EXERCISE DATA →

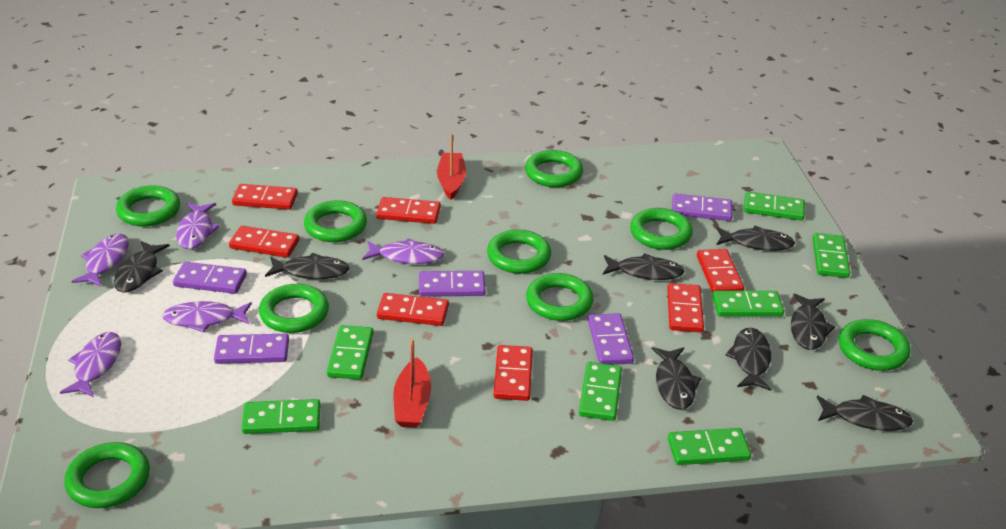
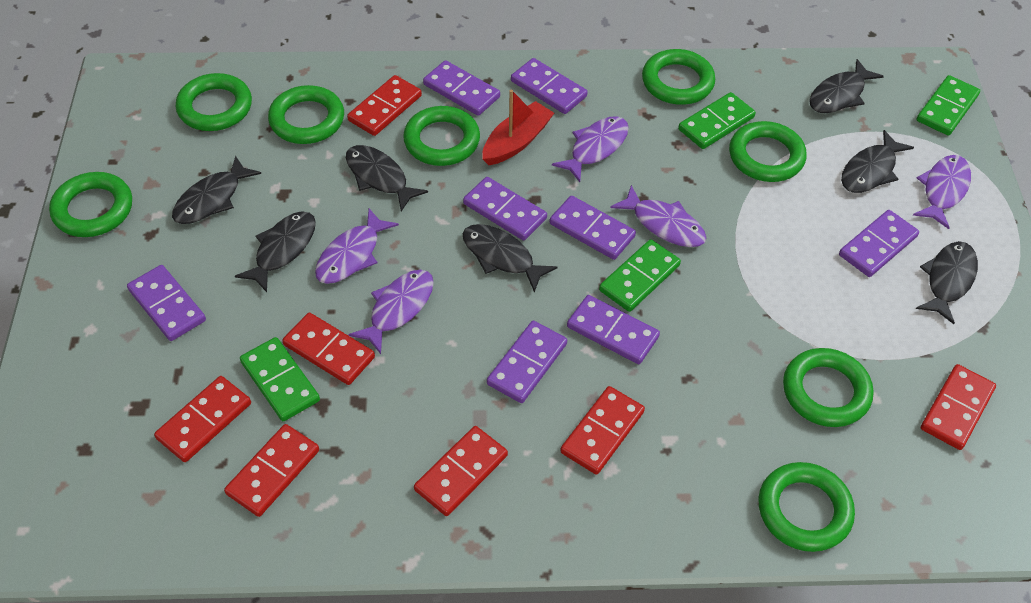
black fish: [114,241,169,293] [265,253,350,279] [603,253,684,280] [652,347,702,410] [716,226,795,251] [726,328,772,391] [791,294,835,350] [817,395,913,431] = 8 -> [172,156,261,224] [235,211,316,292] [346,145,428,211] [462,224,558,292] [809,59,884,113] [841,130,914,193] [916,241,978,324] = 7
green domino: [242,399,320,434] [327,325,374,380] [579,362,622,421] [668,428,751,465] [712,291,784,317] [744,192,805,221] [813,233,850,278] = 7 -> [240,337,320,421] [599,239,681,312] [678,92,756,149] [917,75,980,136] = 4
green ring: [64,442,150,508] [116,185,180,227] [259,284,329,333] [304,200,367,242] [487,229,551,274] [525,150,583,187] [526,273,594,321] [630,208,693,250] [839,319,911,371] = 9 -> [49,172,132,237] [176,73,252,131] [268,85,344,144] [403,106,480,166] [642,49,715,105] [729,121,807,182] [758,462,855,552] [783,348,873,427] = 8
purple domino: [173,262,247,294] [214,334,289,364] [419,271,485,297] [588,313,634,365] [672,193,732,221] = 5 -> [127,265,206,341] [423,60,500,116] [463,177,547,240] [487,321,567,403] [511,58,587,114] [550,196,636,260] [567,295,660,364] [839,210,919,277] = 8
red boat: [393,339,431,428] [437,134,466,200] = 2 -> [482,90,554,165] = 1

WORK ITEM → The lines to copy are those in the records above containing the word "green".

SOLUTION →
green domino: [242,399,320,434] [327,325,374,380] [579,362,622,421] [668,428,751,465] [712,291,784,317] [744,192,805,221] [813,233,850,278] = 7 -> [240,337,320,421] [599,239,681,312] [678,92,756,149] [917,75,980,136] = 4
green ring: [64,442,150,508] [116,185,180,227] [259,284,329,333] [304,200,367,242] [487,229,551,274] [525,150,583,187] [526,273,594,321] [630,208,693,250] [839,319,911,371] = 9 -> [49,172,132,237] [176,73,252,131] [268,85,344,144] [403,106,480,166] [642,49,715,105] [729,121,807,182] [758,462,855,552] [783,348,873,427] = 8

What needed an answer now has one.